TASK DESCRIPTION | Report the number of lines in the data below that hold "white", without any other words.

PROVIDED DATA |
---
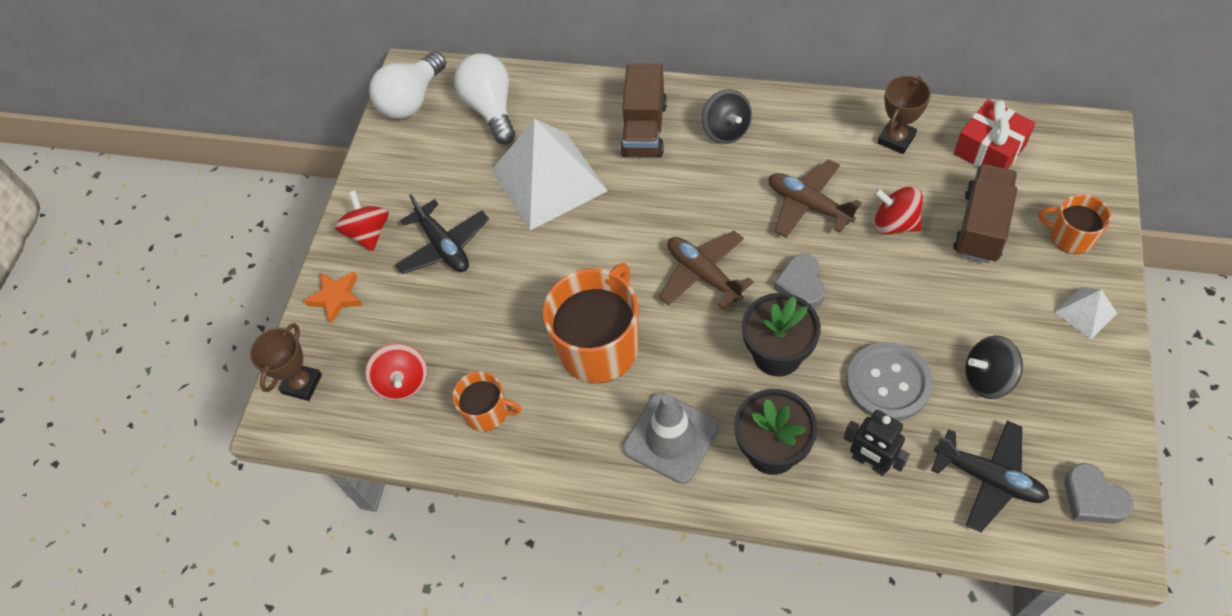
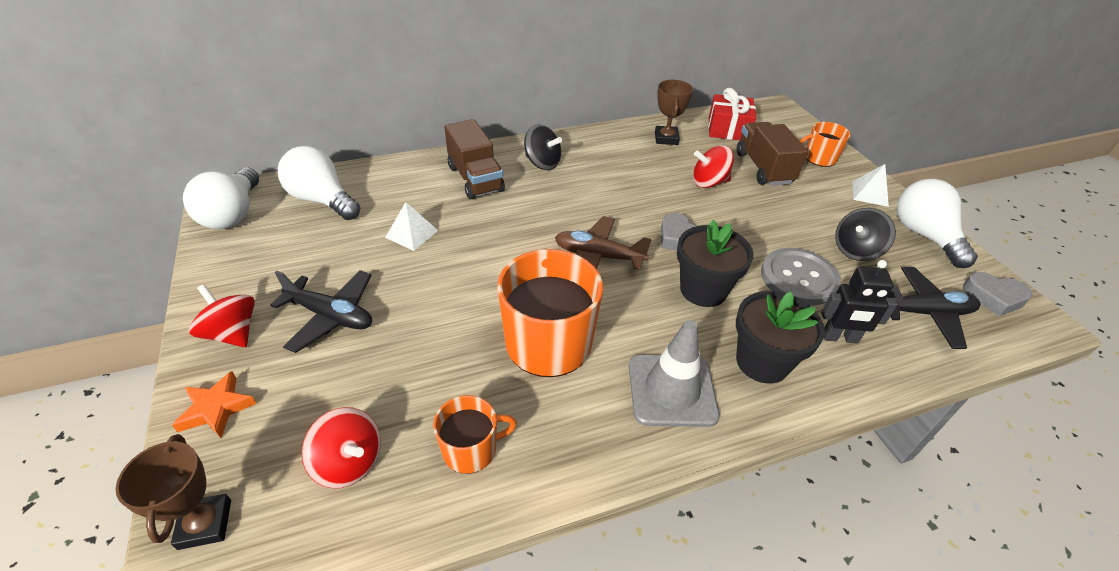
camera: 40 degrees left, 15 degrees down
(548, 180) = (411, 234): white pyramid -> white pyramid, size x0.43
(808, 205) = (640, 189): brown plane -> none
(1094, 394) = (924, 235): none -> white light bulb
---
WRITTEN SOLUTION | 2